### JOB:
Look through the lines below and extract each one that contains "black".

### DATA FOR ANALYSIS:
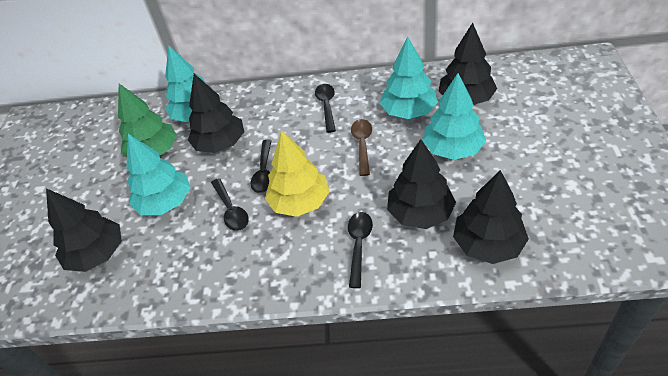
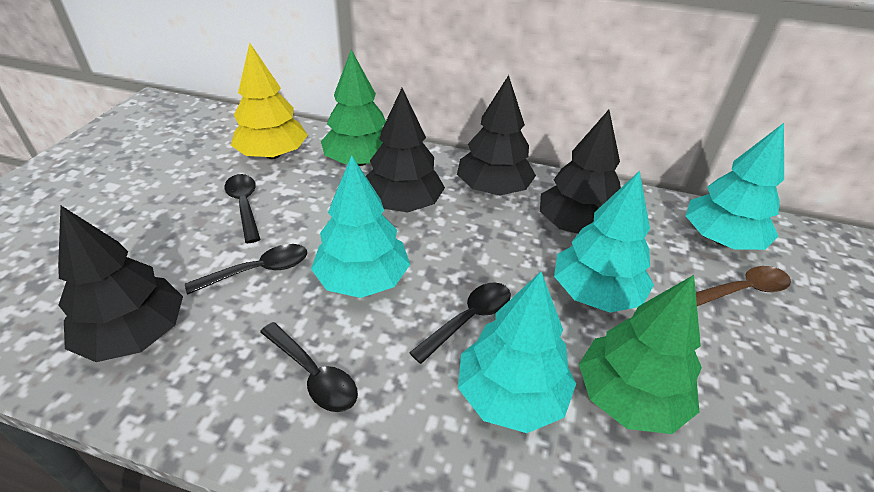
black tree: 5 -> 4
green tree: 1 -> 2

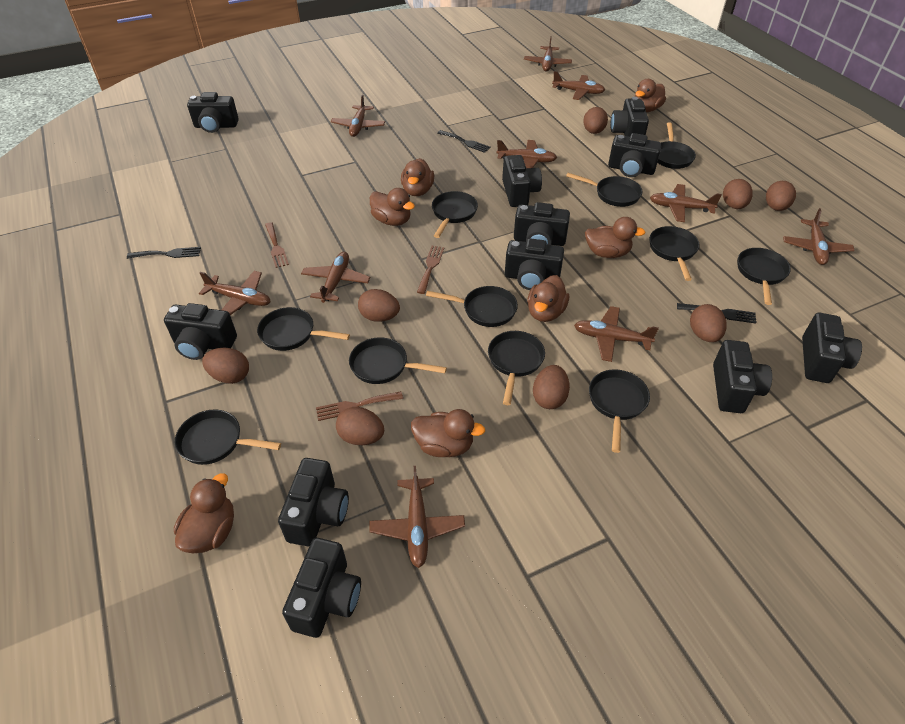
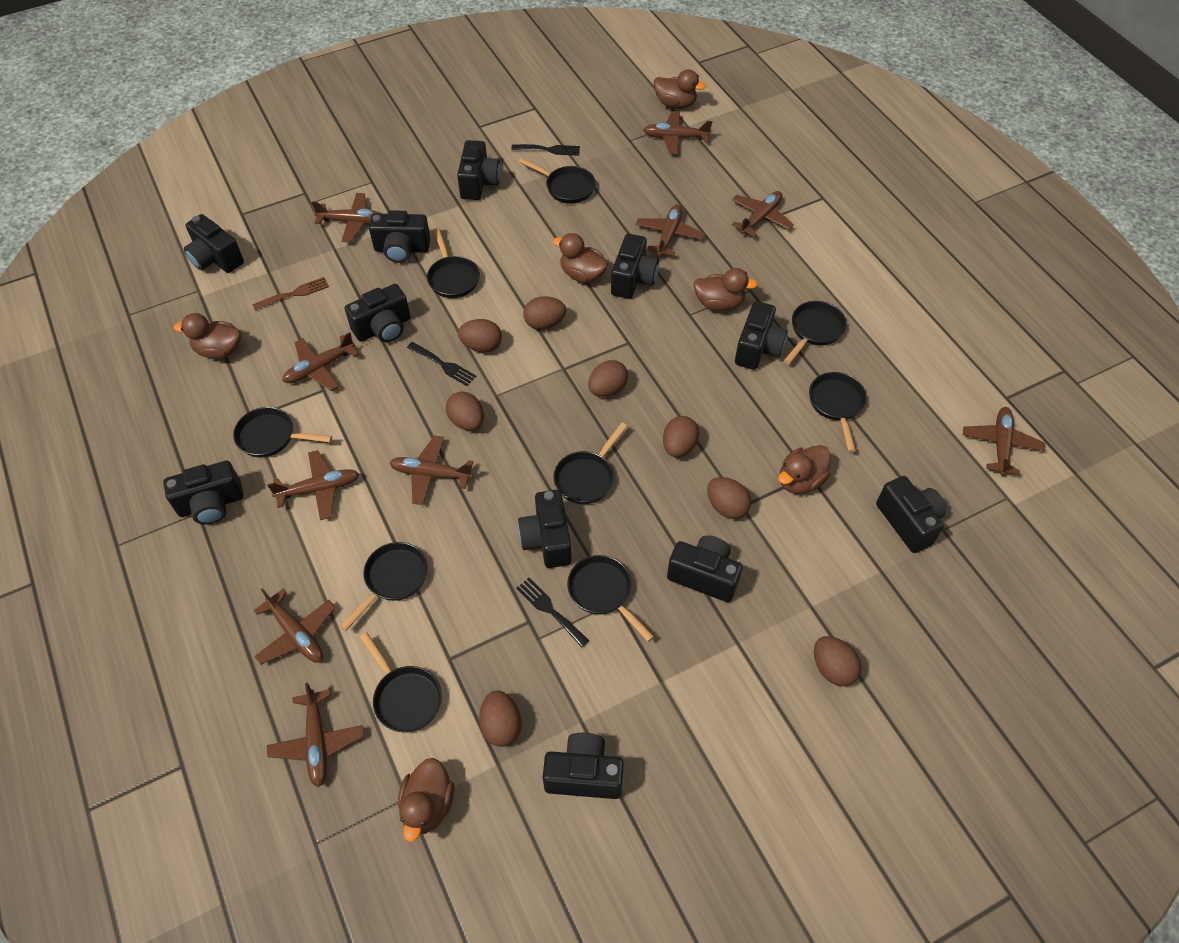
black pan: 11 -> 9
brown duck: 7 -> 6
brown fork: 3 -> 1

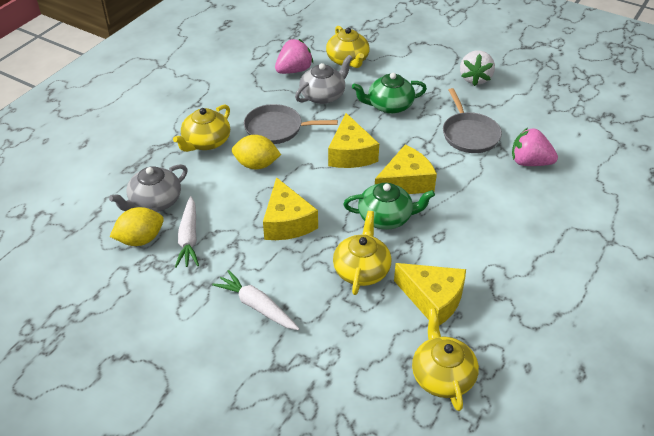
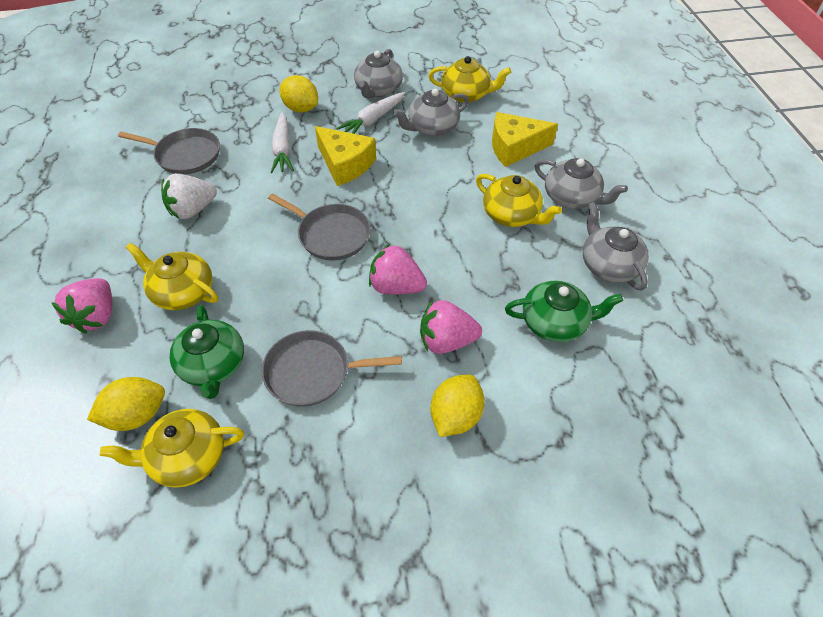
grey pan: 2 -> 3
grey teapot: 2 -> 4
pink strawberry: 2 -> 3
yellow cheese: 4 -> 2
yellow lemon: 2 -> 3

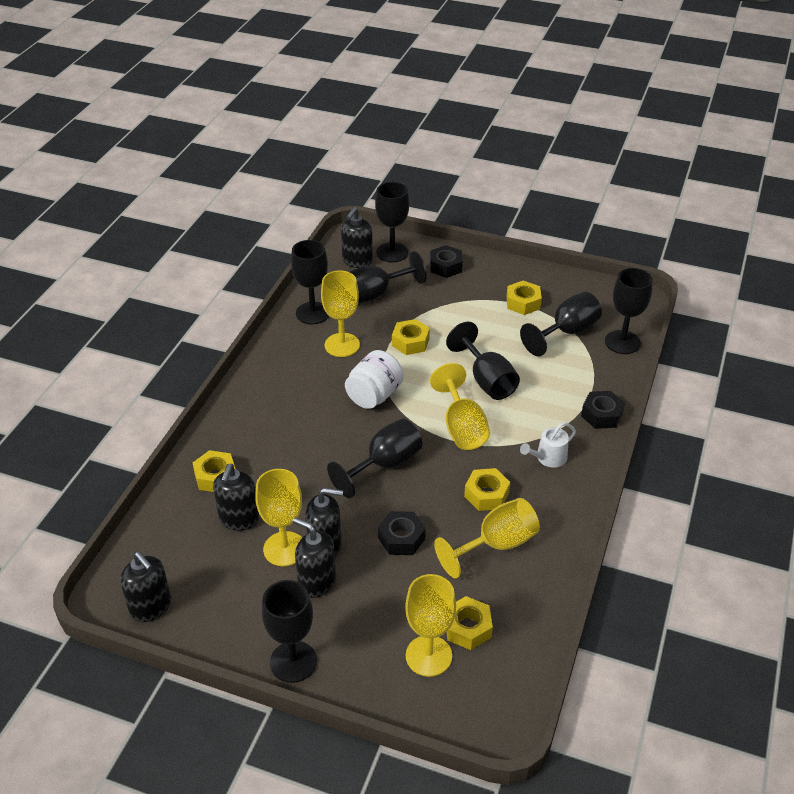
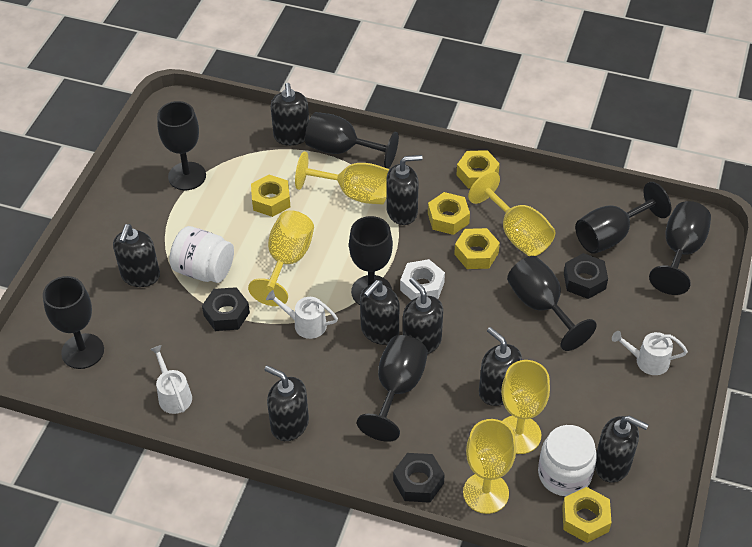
black soap dispenser: 5 -> 8
white jar: 1 -> 2
white nut: 0 -> 1
white watering can: 1 -> 3

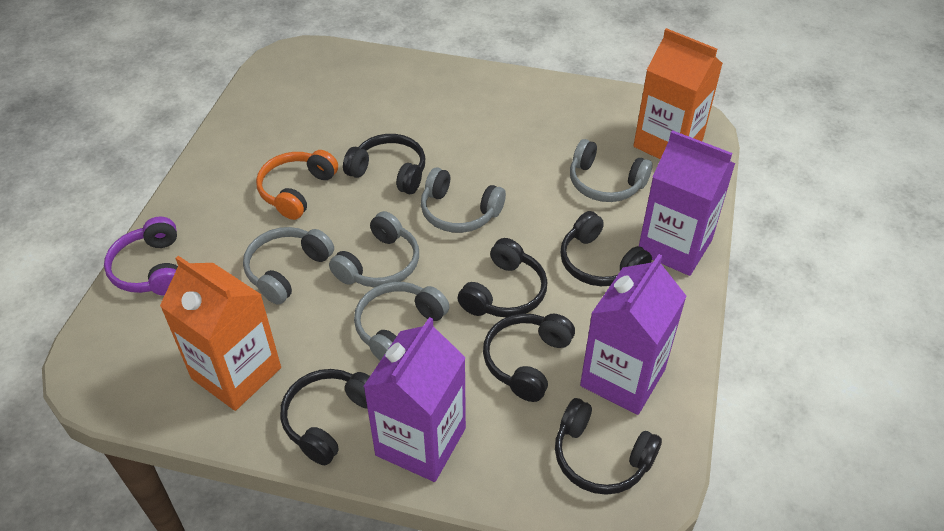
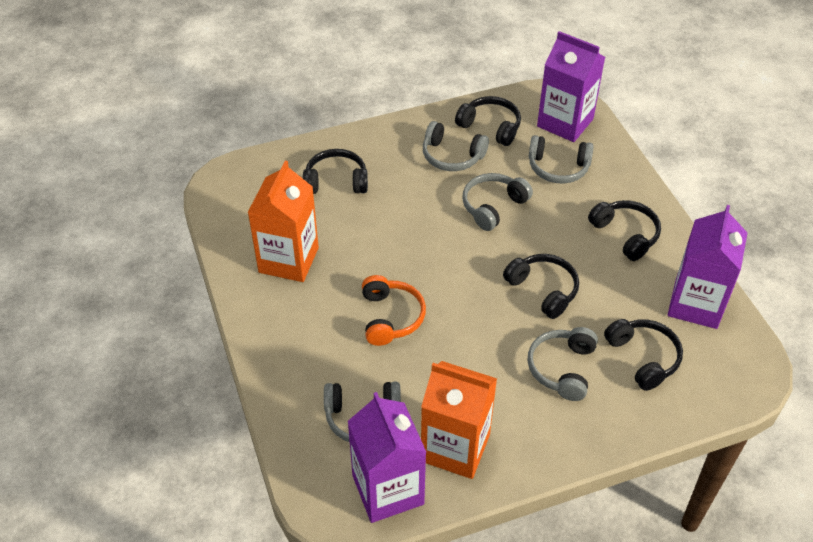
black headphones: 6 -> 5
purple headphones: 1 -> 0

### SOLUTION TO THIS TASK:
black tree: 5 -> 4
black pan: 11 -> 9
black soap dispenser: 5 -> 8
black headphones: 6 -> 5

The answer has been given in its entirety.